▶ [Listed entries]:
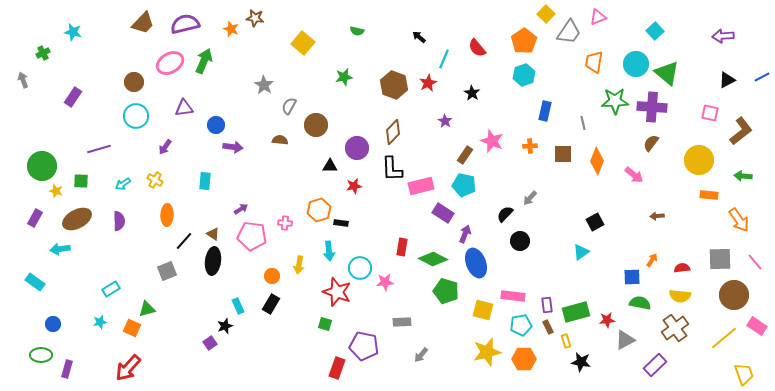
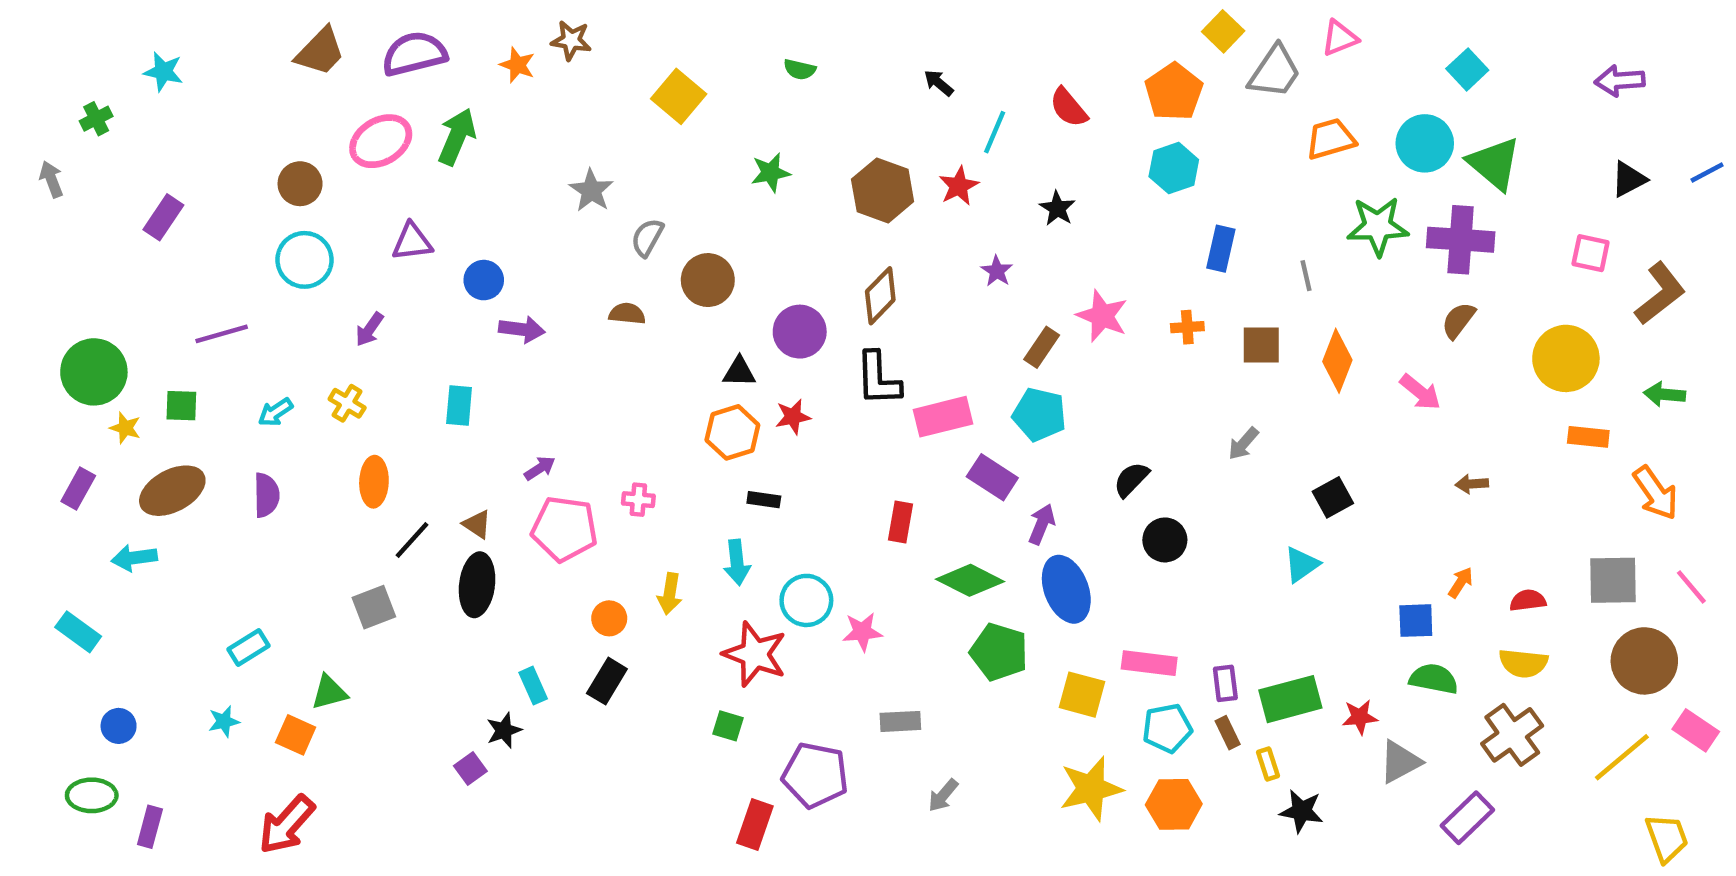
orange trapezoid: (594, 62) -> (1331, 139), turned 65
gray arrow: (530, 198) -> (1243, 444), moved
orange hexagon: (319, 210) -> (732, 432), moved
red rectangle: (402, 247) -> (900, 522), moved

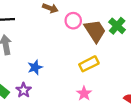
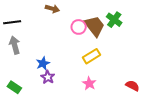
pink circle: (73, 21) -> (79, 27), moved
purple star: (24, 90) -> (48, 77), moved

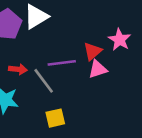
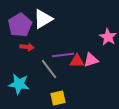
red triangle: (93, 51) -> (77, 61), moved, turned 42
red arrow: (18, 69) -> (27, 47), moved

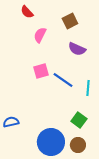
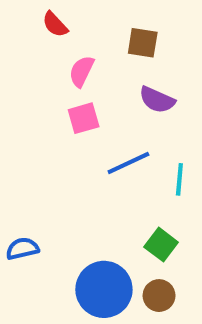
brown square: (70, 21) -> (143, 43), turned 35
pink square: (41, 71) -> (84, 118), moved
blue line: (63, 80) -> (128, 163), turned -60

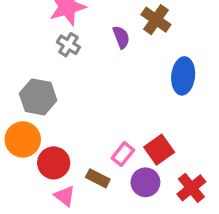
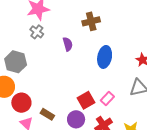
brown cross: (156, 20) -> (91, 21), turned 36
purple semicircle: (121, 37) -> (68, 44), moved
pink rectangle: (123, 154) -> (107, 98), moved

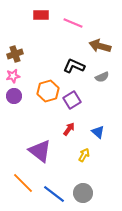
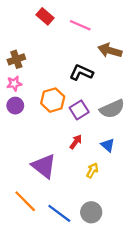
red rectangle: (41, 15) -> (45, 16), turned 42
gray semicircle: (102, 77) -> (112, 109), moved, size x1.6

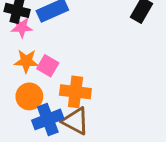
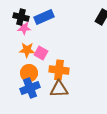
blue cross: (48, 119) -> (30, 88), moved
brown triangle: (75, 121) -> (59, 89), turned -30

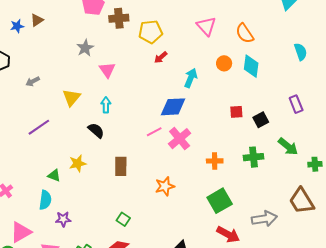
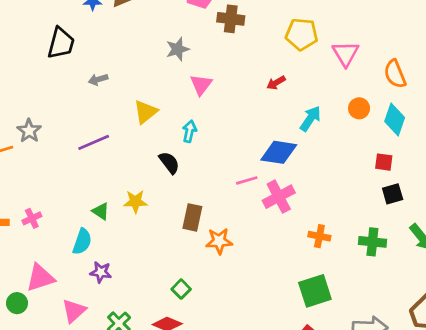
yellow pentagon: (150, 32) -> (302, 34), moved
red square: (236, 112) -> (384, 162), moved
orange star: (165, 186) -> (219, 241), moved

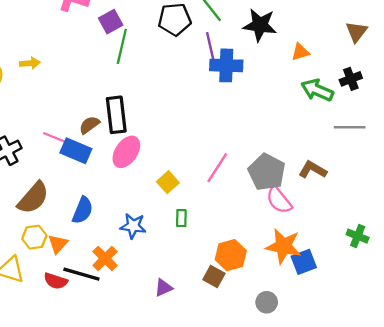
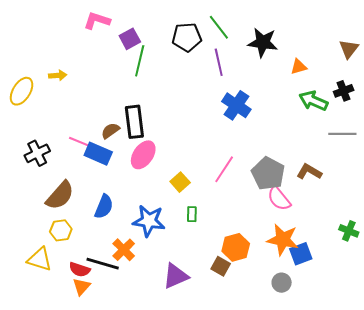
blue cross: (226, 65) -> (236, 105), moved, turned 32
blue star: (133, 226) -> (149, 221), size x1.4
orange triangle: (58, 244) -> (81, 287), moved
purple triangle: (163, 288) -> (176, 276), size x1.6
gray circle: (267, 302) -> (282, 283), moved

▶ [Work order]: Drop the pictures, then transcribe the lines from the one containing "brown triangle: (75, 121)" to the end of the data above, exactly and nothing more.

▶ [Result of the task]:
brown triangle: (75, 121) -> (59, 89), turned -30

yellow pentagon: (150, 32) -> (302, 34), moved
red square: (236, 112) -> (384, 162), moved
orange star: (165, 186) -> (219, 241), moved

blue cross: (226, 65) -> (236, 105), moved, turned 32
blue star: (133, 226) -> (149, 221), size x1.4
orange triangle: (58, 244) -> (81, 287), moved
purple triangle: (163, 288) -> (176, 276), size x1.6
gray circle: (267, 302) -> (282, 283), moved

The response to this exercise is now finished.